WHAT YOU SHOULD DO » Starting at the line containing "Who is positioned" and ending with the line containing "Locate an element", reproduce the material with "dragon" swapped for "statue" and everything else unchanged.

%%

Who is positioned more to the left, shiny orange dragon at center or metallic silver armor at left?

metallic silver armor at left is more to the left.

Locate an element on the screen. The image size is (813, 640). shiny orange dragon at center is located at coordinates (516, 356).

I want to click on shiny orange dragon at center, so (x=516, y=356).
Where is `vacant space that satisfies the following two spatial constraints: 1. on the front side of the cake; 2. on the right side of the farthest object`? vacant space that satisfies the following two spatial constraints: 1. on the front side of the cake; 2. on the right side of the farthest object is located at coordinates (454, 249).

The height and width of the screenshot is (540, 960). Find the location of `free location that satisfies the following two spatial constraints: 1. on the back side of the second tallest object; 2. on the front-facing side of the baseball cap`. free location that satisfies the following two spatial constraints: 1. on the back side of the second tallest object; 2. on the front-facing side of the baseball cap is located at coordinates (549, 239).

%%
%%

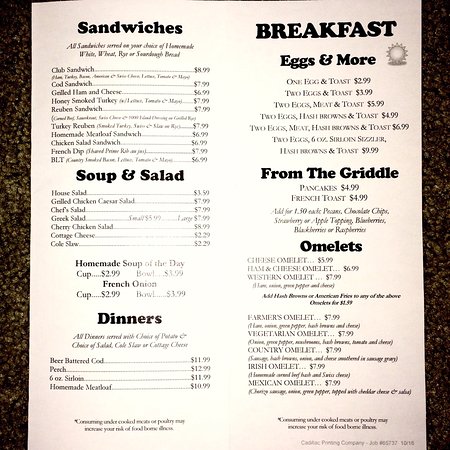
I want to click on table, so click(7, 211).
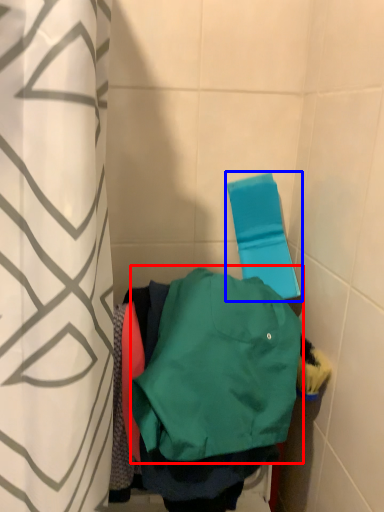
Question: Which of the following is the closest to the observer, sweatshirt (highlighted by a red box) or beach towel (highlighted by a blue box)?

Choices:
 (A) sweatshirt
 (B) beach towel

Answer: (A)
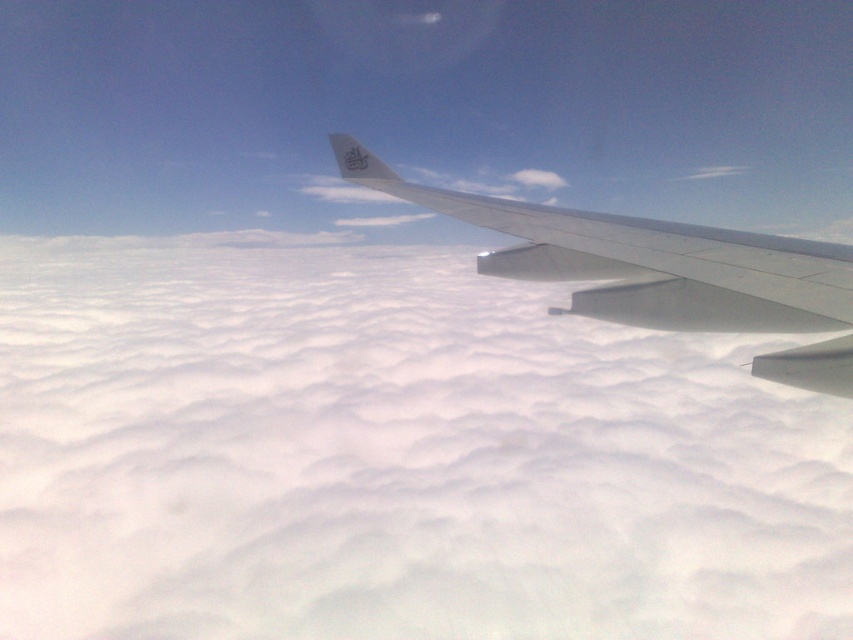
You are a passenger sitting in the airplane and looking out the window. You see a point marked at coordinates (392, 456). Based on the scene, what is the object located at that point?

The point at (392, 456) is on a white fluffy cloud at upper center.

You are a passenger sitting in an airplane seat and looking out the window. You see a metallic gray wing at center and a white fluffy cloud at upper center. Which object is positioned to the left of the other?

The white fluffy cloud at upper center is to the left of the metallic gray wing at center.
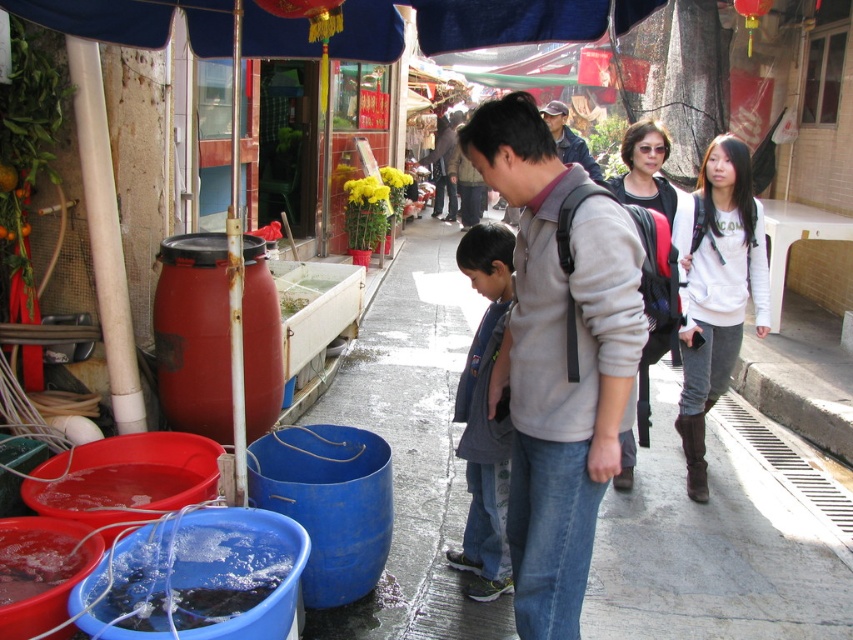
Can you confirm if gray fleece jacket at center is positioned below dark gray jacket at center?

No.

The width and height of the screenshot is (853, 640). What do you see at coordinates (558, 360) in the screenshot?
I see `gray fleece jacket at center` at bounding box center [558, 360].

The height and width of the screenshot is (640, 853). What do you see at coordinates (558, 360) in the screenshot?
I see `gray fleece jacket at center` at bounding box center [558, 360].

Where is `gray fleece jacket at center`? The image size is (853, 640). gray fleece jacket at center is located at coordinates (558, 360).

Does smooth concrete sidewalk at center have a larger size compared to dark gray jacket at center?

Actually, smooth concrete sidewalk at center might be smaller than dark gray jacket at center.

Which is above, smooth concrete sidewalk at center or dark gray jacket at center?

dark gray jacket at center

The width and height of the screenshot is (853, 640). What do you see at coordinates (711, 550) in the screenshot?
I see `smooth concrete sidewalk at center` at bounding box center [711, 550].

%%
%%

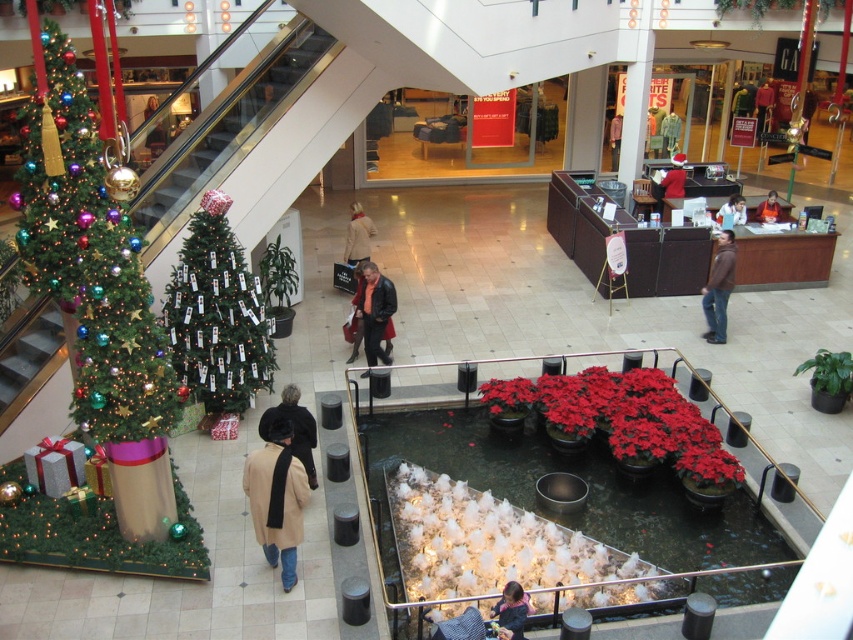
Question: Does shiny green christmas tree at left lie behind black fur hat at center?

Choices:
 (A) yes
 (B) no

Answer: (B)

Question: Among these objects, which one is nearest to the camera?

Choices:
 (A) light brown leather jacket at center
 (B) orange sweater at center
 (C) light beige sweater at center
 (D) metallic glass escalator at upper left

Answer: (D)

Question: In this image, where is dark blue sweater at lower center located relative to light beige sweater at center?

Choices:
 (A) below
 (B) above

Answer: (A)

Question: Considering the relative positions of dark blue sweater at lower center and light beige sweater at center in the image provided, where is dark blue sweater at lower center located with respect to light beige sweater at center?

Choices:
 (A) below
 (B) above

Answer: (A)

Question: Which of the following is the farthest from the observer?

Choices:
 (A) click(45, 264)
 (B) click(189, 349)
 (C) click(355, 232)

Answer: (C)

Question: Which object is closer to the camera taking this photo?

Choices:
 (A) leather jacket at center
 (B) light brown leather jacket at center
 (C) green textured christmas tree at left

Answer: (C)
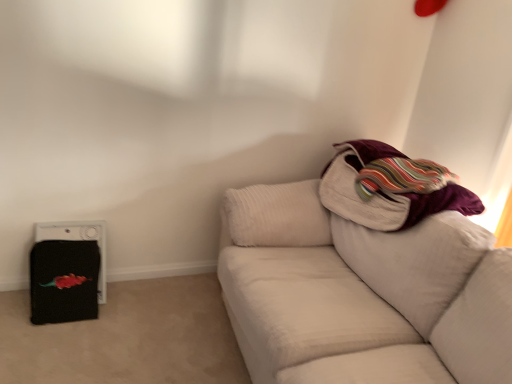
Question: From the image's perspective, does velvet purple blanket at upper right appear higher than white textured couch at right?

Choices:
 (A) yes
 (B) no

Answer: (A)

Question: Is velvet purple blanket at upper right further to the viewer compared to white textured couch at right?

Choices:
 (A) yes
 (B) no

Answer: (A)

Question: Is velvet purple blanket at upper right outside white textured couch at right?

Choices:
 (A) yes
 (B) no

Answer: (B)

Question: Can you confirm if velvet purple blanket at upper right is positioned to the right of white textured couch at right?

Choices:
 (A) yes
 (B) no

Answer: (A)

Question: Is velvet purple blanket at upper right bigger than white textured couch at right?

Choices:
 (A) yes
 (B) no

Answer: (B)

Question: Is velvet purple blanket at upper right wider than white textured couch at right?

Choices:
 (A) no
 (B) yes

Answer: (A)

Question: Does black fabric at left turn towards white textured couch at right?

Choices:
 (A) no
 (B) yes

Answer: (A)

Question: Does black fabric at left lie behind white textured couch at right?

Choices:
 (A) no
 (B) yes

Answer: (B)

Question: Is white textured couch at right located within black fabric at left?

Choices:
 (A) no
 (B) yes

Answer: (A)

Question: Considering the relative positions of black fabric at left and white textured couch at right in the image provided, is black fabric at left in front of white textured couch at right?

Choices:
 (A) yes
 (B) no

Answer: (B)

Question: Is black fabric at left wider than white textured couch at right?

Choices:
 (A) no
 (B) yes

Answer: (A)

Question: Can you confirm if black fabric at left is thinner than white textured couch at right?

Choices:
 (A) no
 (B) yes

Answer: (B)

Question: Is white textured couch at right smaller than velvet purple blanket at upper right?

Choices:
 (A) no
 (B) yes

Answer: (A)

%%

RESULT »
Who is positioned more to the left, shiny orange statue at center or metallic silver armor at left?

metallic silver armor at left is more to the left.

Locate an element on the screen. The image size is (813, 640). shiny orange statue at center is located at coordinates (516, 356).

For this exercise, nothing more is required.